(Data records)

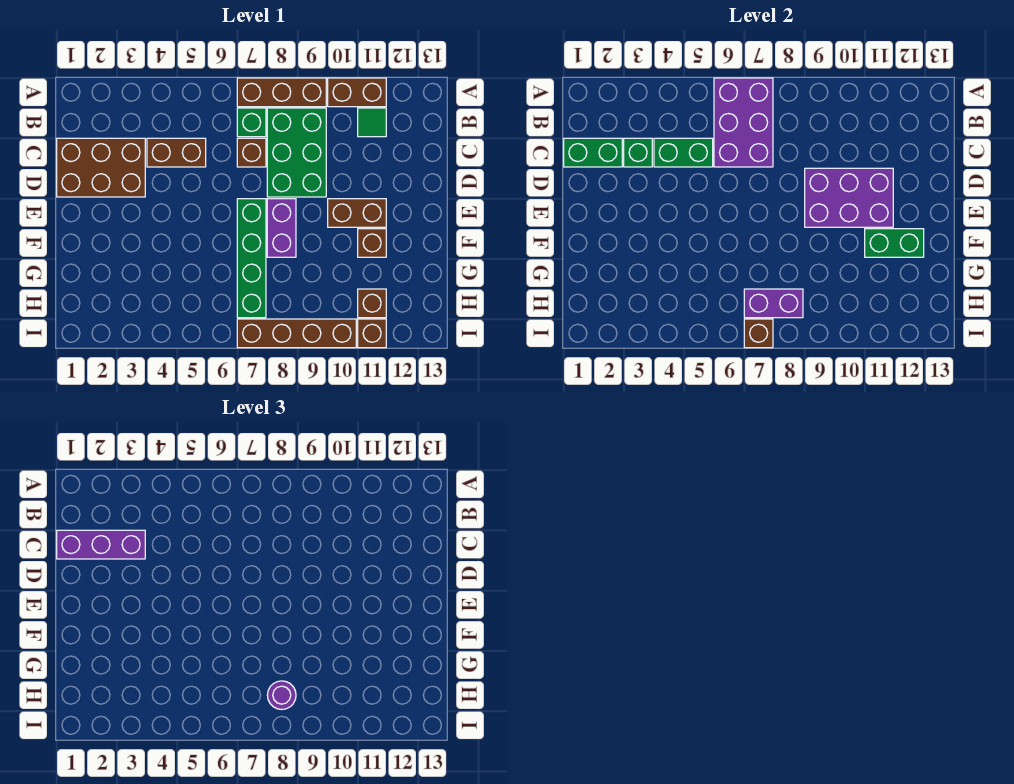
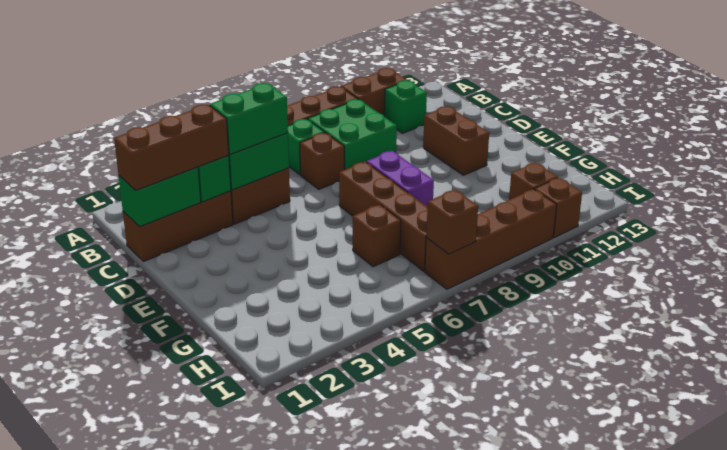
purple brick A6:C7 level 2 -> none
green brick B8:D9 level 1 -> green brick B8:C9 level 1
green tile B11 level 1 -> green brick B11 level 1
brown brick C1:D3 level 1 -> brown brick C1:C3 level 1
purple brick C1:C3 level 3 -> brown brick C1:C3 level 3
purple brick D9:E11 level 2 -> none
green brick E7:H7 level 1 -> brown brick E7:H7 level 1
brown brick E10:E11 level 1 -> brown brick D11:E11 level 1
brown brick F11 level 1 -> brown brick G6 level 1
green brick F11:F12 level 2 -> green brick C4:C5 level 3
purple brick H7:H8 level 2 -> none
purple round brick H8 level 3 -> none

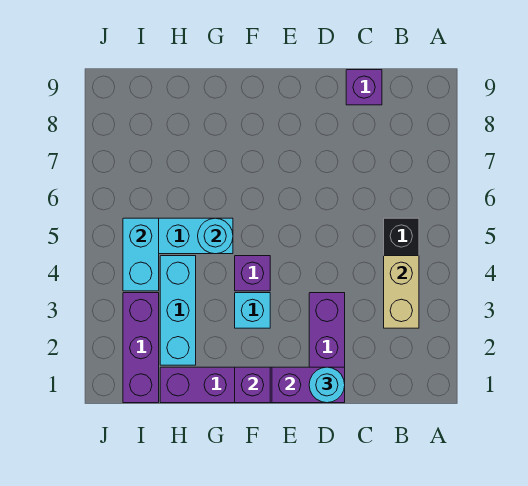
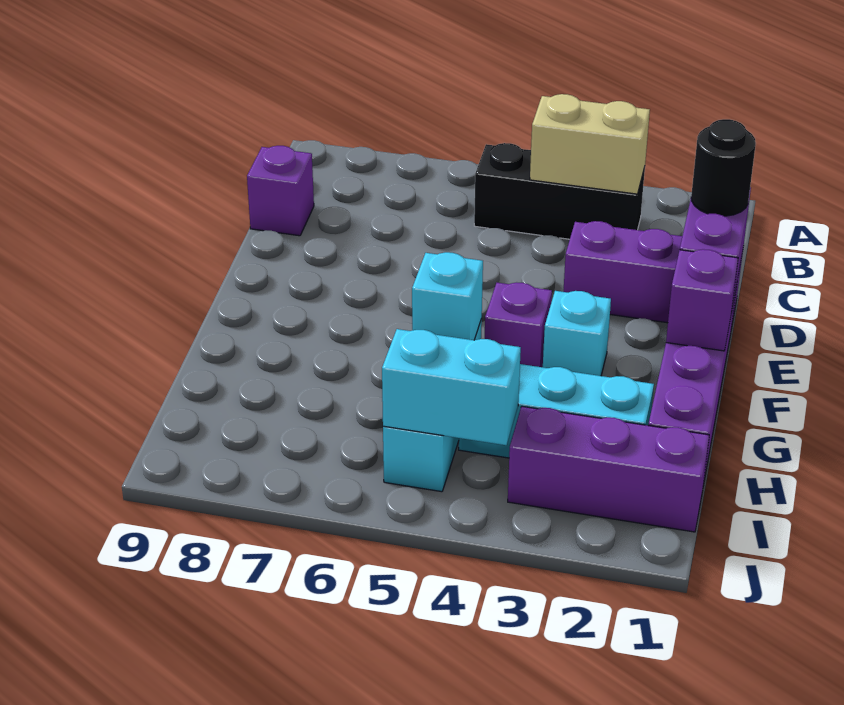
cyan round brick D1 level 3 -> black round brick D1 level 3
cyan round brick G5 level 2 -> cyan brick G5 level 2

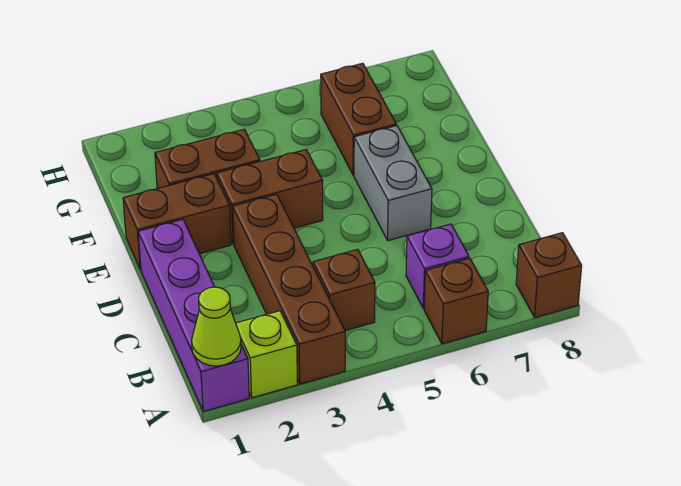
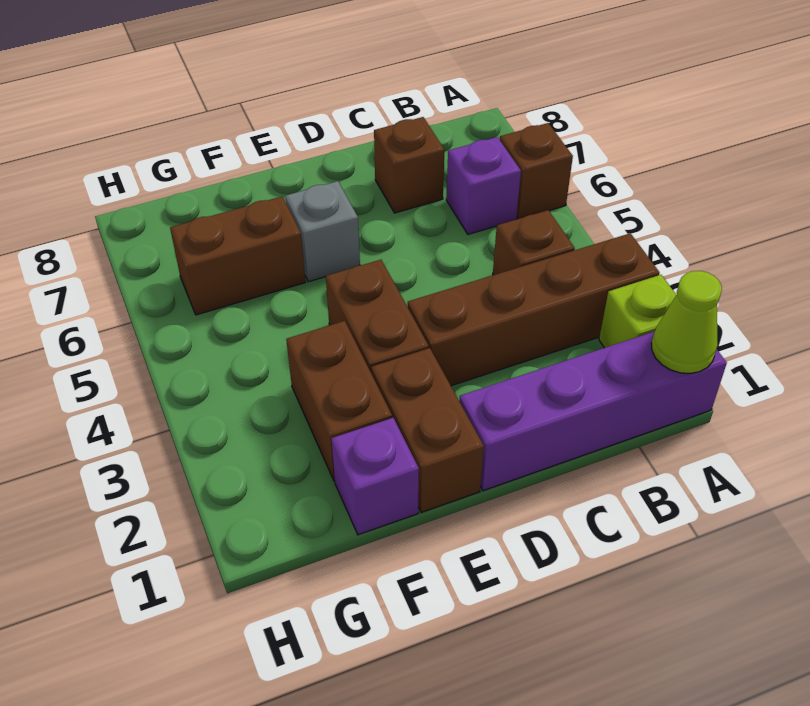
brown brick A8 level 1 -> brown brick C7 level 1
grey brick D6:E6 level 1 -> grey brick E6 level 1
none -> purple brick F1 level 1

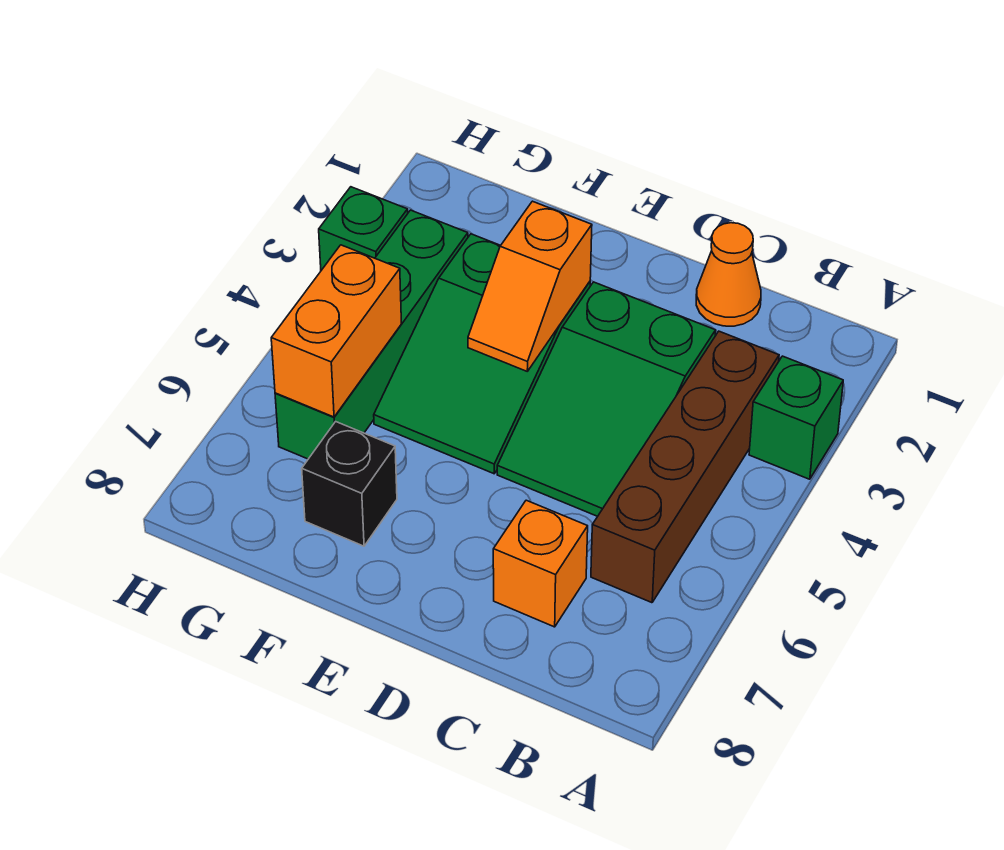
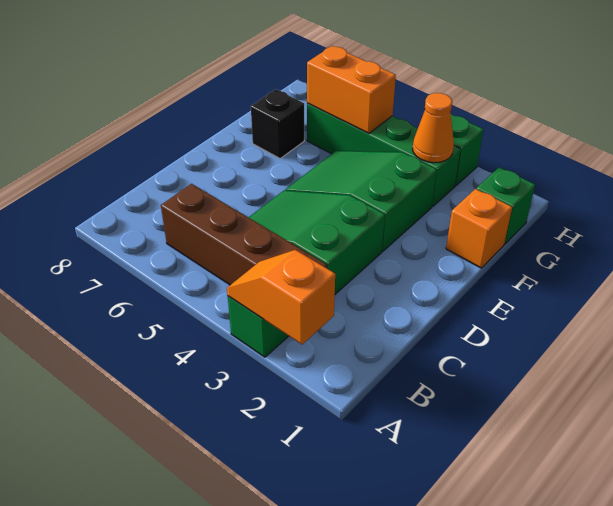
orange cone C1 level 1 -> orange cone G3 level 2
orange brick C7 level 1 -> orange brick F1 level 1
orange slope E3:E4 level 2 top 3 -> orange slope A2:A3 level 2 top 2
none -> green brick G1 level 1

→ EXERCISE BRIEF:
Look through the entries and find each line that has the string "brown". Copy those lines.

→ TASK OUTPUT:
brown brick C1:D3 level 1 -> brown brick C1:C3 level 1
purple brick C1:C3 level 3 -> brown brick C1:C3 level 3
green brick E7:H7 level 1 -> brown brick E7:H7 level 1
brown brick E10:E11 level 1 -> brown brick D11:E11 level 1
brown brick F11 level 1 -> brown brick G6 level 1
brown brick A8 level 1 -> brown brick C7 level 1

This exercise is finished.